**AIM**
Collect every line below that contains the word "pixel".

**TASK INPUTS**
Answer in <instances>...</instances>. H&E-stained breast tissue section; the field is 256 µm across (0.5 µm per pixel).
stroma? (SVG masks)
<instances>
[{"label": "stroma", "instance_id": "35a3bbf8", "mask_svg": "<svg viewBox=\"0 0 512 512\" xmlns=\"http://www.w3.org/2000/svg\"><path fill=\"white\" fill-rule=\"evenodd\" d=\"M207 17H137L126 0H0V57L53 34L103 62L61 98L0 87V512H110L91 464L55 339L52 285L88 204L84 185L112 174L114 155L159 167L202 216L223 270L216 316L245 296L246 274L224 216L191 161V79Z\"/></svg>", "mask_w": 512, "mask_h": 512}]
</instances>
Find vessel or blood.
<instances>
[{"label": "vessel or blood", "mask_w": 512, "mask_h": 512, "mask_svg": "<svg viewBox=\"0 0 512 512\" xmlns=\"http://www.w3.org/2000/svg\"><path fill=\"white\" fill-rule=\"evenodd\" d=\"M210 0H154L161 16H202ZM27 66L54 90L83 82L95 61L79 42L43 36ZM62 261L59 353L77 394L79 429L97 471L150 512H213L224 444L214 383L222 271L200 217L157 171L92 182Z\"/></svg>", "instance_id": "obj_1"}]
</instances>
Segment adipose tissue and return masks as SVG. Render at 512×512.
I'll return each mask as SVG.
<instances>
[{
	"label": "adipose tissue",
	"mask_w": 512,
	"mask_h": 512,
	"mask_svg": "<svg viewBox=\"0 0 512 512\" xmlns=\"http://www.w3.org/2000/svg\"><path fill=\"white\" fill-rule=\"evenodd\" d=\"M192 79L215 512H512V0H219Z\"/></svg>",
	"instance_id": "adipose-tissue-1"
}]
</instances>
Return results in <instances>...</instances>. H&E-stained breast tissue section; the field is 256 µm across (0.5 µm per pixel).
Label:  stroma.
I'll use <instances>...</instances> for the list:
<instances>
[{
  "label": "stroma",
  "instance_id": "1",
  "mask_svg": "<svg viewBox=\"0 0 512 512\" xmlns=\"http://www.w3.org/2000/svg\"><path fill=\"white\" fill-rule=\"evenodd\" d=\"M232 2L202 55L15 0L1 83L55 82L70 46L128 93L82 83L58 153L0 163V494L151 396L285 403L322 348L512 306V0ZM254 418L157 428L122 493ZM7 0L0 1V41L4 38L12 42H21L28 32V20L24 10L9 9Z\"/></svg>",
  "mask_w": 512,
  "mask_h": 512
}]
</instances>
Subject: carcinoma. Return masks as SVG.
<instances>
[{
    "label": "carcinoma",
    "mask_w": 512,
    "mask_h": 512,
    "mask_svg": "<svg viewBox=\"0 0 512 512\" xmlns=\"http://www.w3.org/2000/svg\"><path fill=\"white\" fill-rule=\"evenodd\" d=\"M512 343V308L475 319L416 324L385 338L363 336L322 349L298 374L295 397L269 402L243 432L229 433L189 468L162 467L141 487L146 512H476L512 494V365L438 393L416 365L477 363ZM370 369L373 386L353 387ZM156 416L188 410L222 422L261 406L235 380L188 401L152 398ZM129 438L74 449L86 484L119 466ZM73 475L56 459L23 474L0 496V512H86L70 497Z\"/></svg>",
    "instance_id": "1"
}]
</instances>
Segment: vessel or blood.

**PROBLEM SOLUTION**
Answer in <instances>...</instances>. H&E-stained breast tissue section; the field is 256 µm across (0.5 µm per pixel).
Return results in <instances>...</instances>. H&E-stained breast tissue section; the field is 256 µm across (0.5 µm per pixel).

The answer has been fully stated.